§ **WORK INSTRUCTION**:
Filter the material below so that only lines containing "hammer" remain.

§ **GIVEN ENTRIES**:
-=-=-
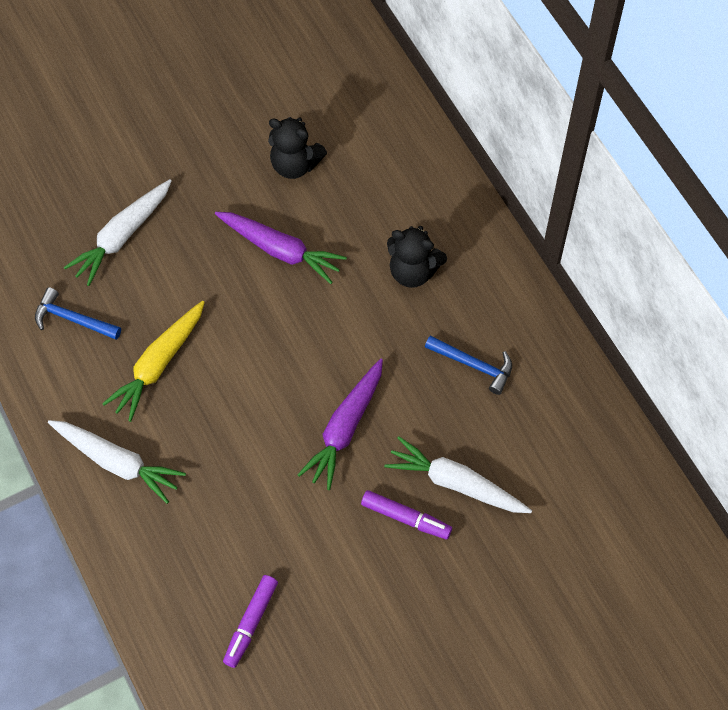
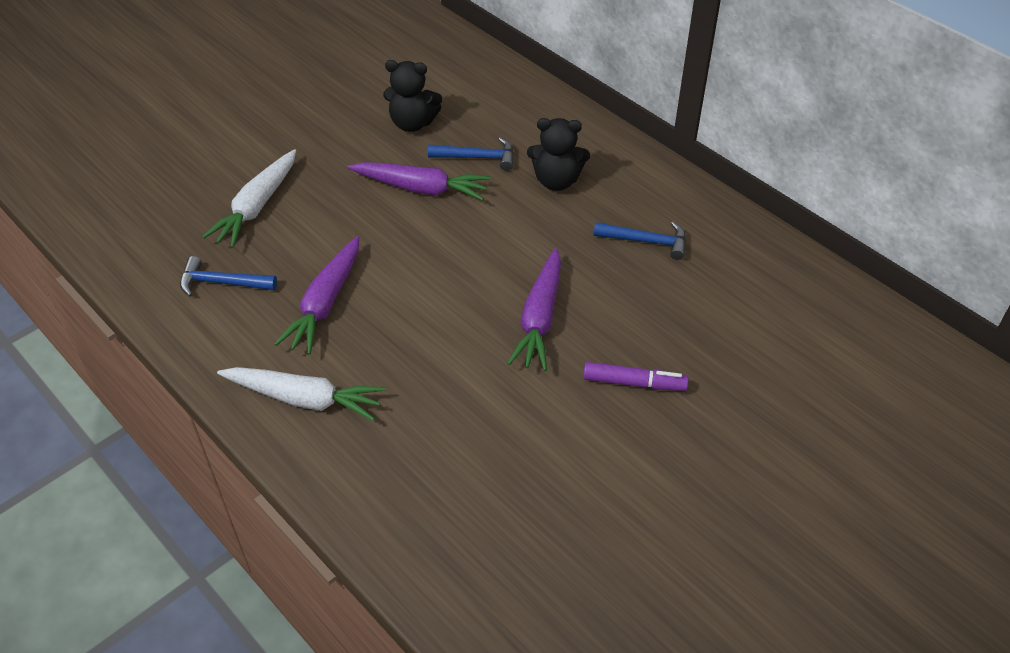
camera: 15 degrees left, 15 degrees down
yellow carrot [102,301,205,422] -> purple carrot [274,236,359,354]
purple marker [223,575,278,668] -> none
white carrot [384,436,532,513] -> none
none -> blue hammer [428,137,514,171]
-=-=-
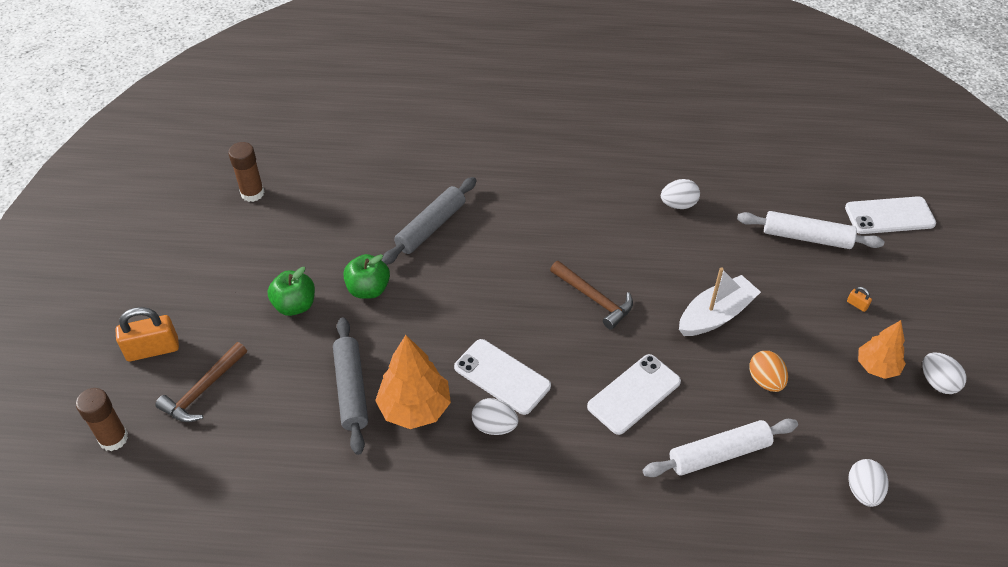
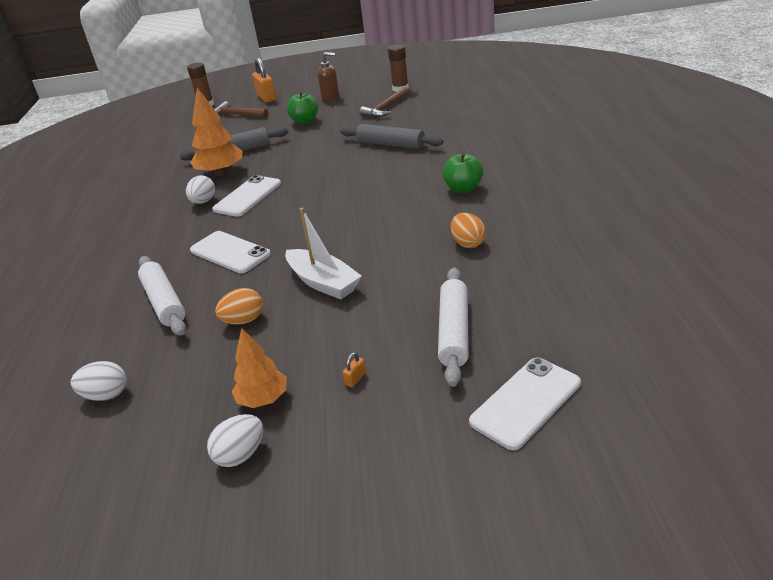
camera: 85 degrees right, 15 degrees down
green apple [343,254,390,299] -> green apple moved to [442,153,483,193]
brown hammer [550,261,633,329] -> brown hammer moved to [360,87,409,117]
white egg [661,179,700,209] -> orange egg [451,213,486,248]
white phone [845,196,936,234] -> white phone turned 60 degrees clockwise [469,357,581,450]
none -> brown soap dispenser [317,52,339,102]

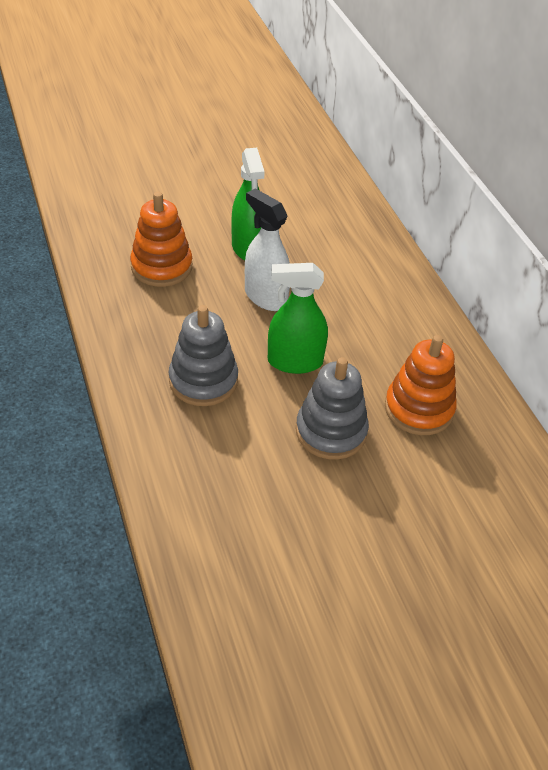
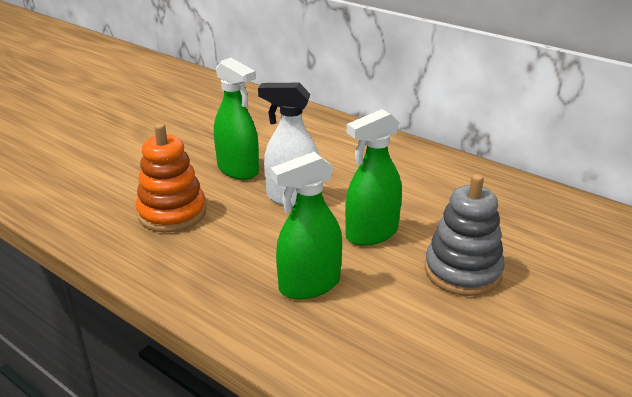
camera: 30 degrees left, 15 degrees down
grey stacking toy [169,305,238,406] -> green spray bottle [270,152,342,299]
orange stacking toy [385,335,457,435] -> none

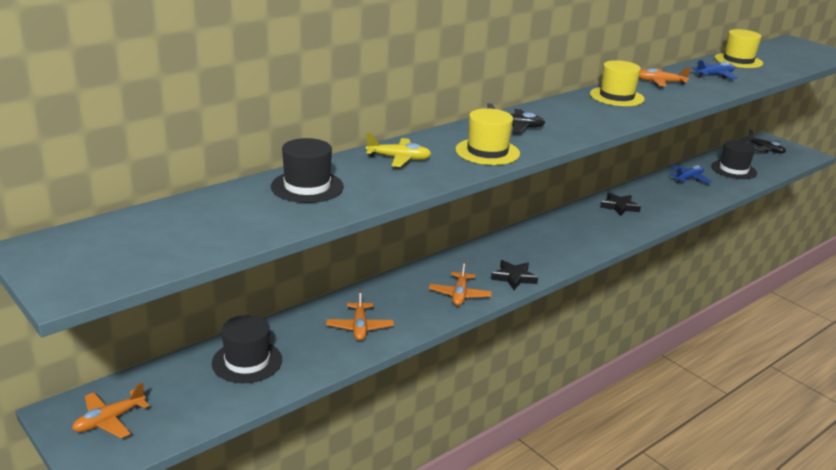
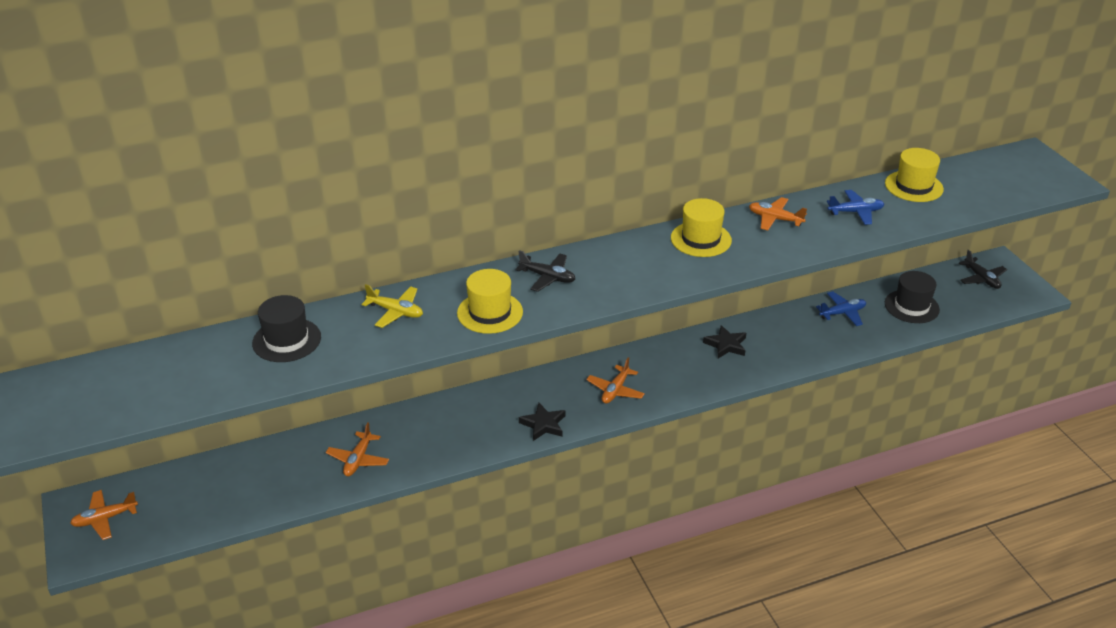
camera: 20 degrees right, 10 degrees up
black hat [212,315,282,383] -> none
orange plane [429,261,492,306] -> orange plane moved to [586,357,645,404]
-=-=-
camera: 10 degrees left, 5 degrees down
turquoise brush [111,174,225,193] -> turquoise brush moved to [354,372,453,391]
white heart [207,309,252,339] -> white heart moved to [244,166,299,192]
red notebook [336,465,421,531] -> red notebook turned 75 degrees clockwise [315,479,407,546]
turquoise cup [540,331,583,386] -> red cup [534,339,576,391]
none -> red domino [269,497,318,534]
-=-=-
§ **RESPONSE AREA**:
none -> blue hammer [428,137,514,171]
brown hammer [550,261,633,329] -> brown hammer moved to [360,87,409,117]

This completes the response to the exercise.